*** Opening INFORMATION GIVEN ***
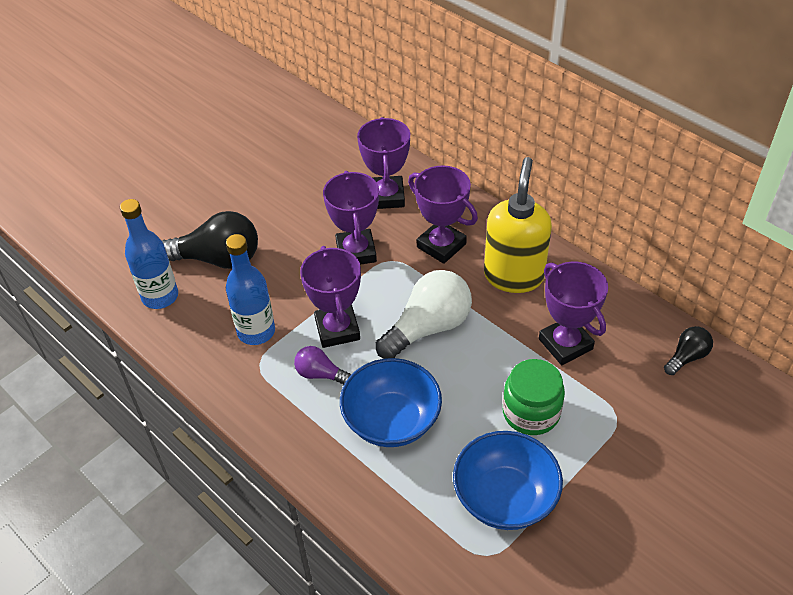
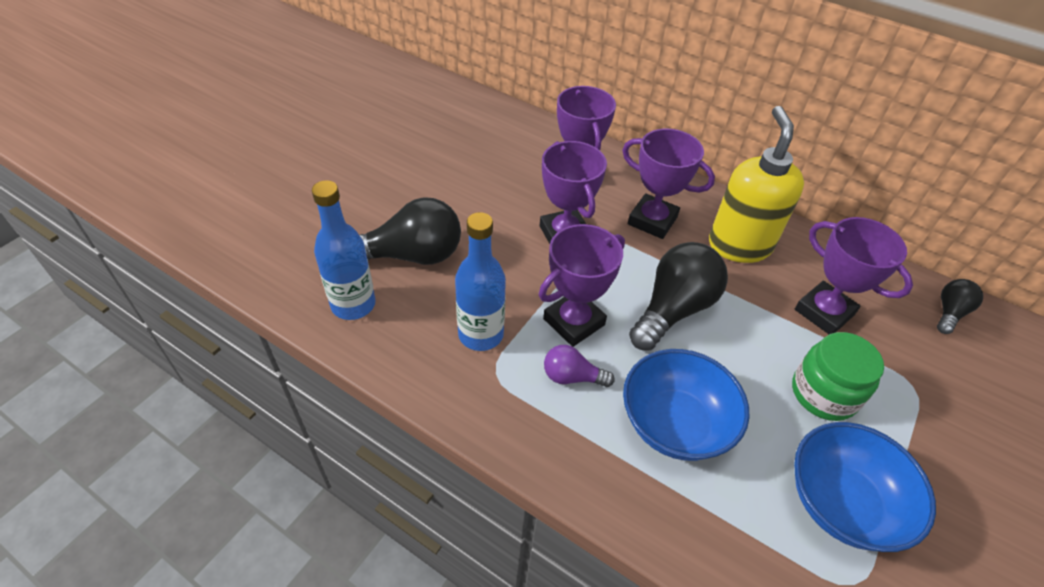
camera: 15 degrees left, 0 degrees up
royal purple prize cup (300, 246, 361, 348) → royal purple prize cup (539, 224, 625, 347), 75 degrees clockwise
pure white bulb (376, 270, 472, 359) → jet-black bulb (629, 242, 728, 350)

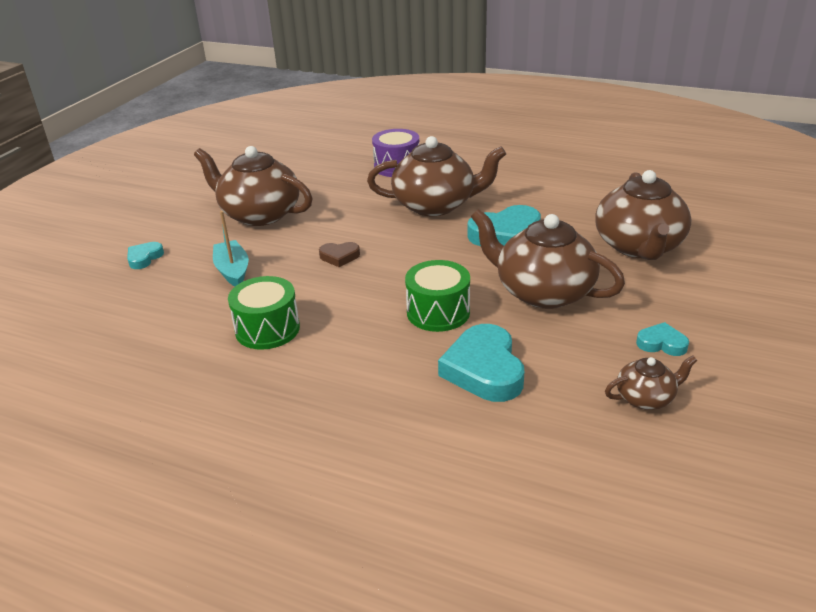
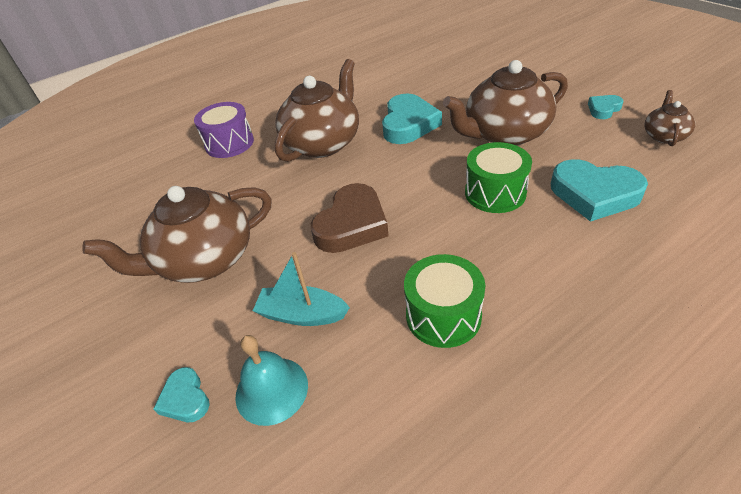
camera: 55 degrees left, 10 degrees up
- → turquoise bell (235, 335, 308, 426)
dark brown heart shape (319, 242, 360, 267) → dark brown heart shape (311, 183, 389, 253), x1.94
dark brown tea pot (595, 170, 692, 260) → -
*** Closing INFORMATION GIVEN ***
▶ **WORK ORDER**
Type out exactly the span of lines from the one with "camera: 55 degrees left, 10 degrees up" to the end of the material above, counting both end lines, and nothing else.

▶ **RESULT OF THE EXERCISE**
camera: 55 degrees left, 10 degrees up
- → turquoise bell (235, 335, 308, 426)
dark brown heart shape (319, 242, 360, 267) → dark brown heart shape (311, 183, 389, 253), x1.94
dark brown tea pot (595, 170, 692, 260) → -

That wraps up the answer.